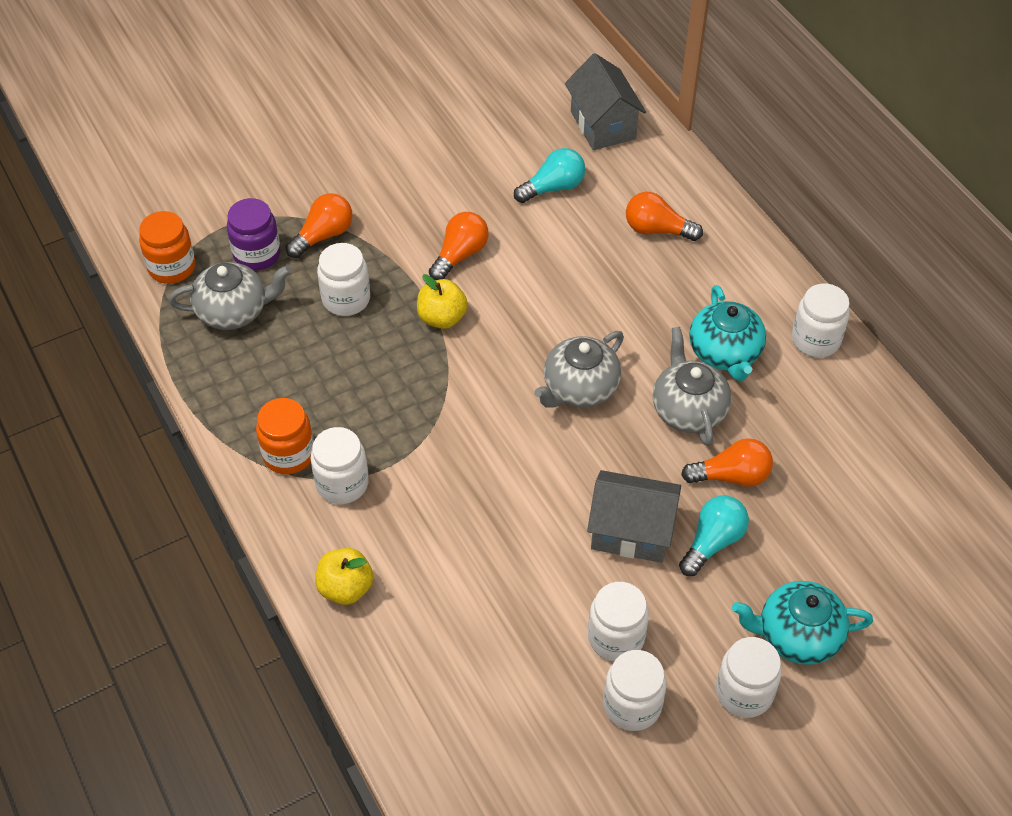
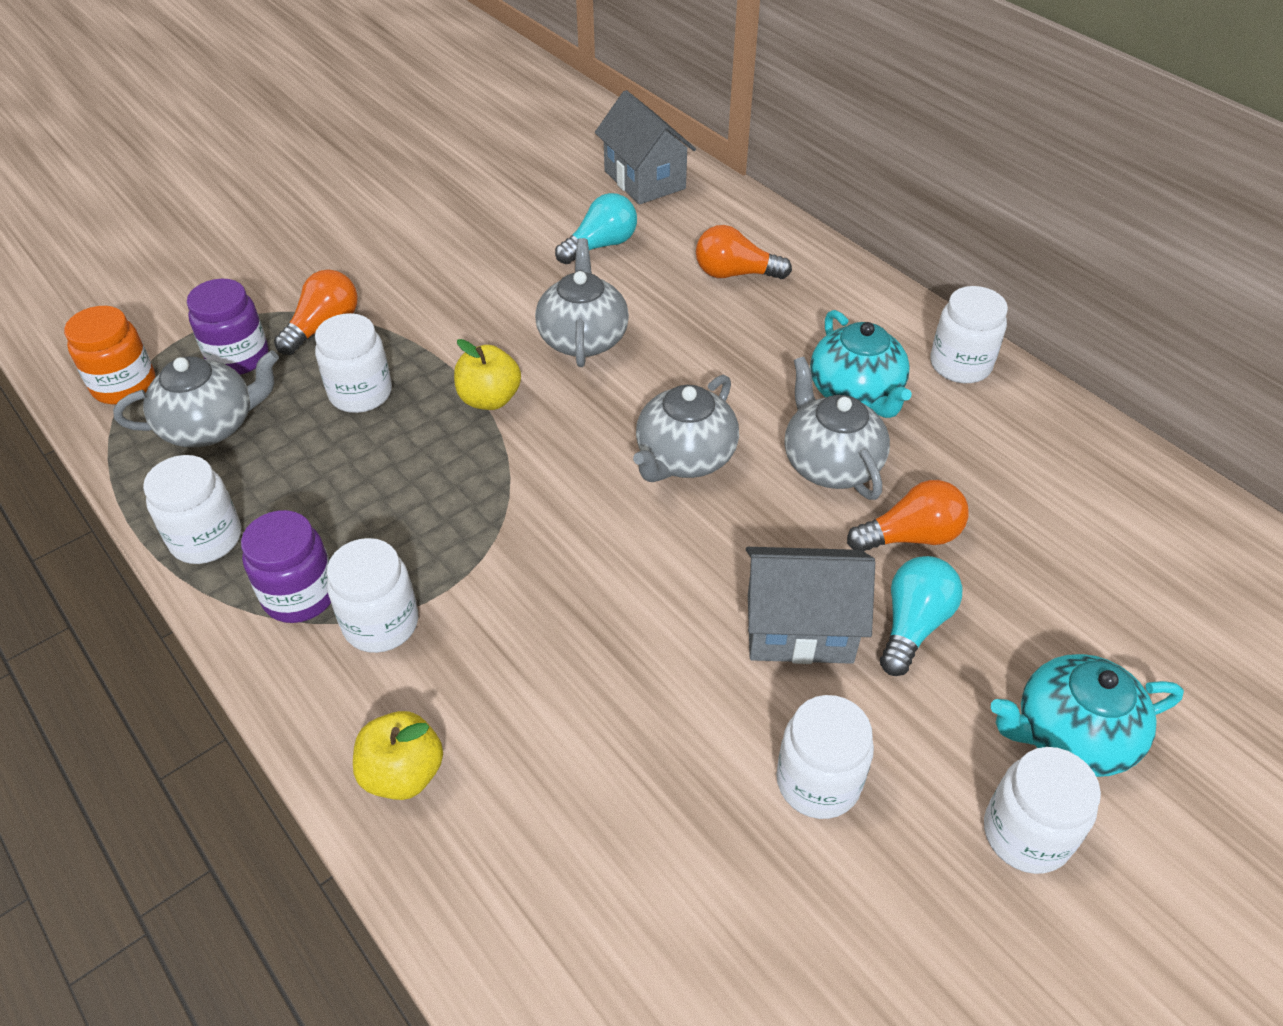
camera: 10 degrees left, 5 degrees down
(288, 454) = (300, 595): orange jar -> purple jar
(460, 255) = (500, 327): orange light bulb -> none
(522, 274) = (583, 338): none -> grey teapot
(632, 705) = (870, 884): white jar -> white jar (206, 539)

ASSIGNED TASK - Omit each image and transcribe the remaining records word for word.

ANSWER BOX -
camera: 10 degrees left, 5 degrees down
(288, 454) = (300, 595): orange jar -> purple jar
(460, 255) = (500, 327): orange light bulb -> none
(522, 274) = (583, 338): none -> grey teapot
(632, 705) = (870, 884): white jar -> white jar (206, 539)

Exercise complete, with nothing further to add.